**TASK PROMPT:**
Each line below must be transcribed exactly, and no picture may appear in the transcription.

**INPUT:**

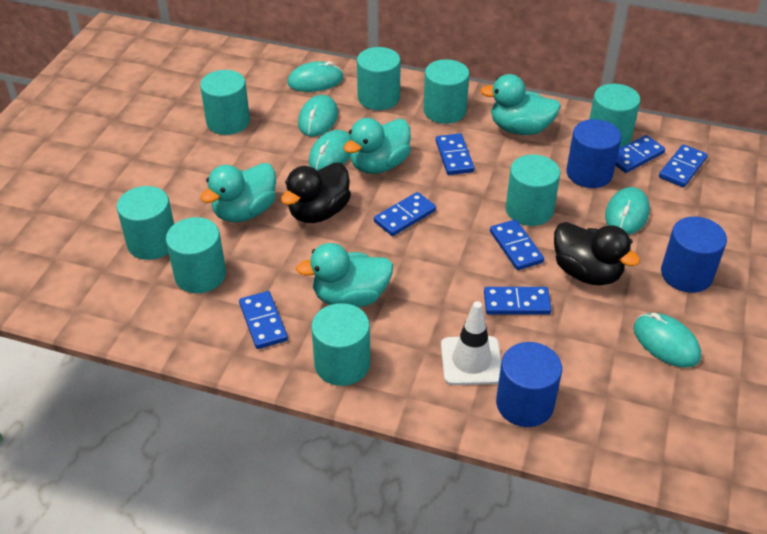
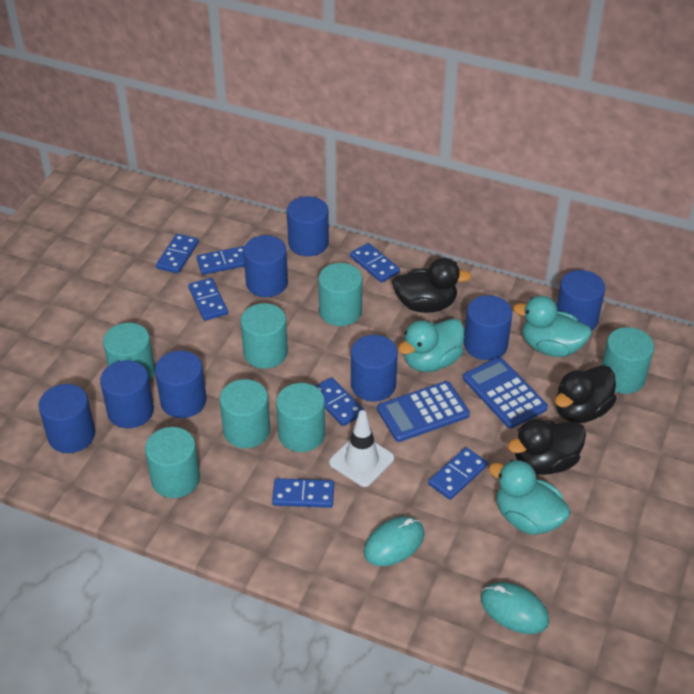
black duck: 2 -> 3
blue calculator: 0 -> 2
blue cylinder: 3 -> 8
turquoise cylinder: 8 -> 7
turquoise duck: 4 -> 3
turquoise mouse: 5 -> 2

**ANSWER TO THIS PROBLEM:**
black duck: 2 -> 3
blue calculator: 0 -> 2
blue cylinder: 3 -> 8
turquoise cylinder: 8 -> 7
turquoise duck: 4 -> 3
turquoise mouse: 5 -> 2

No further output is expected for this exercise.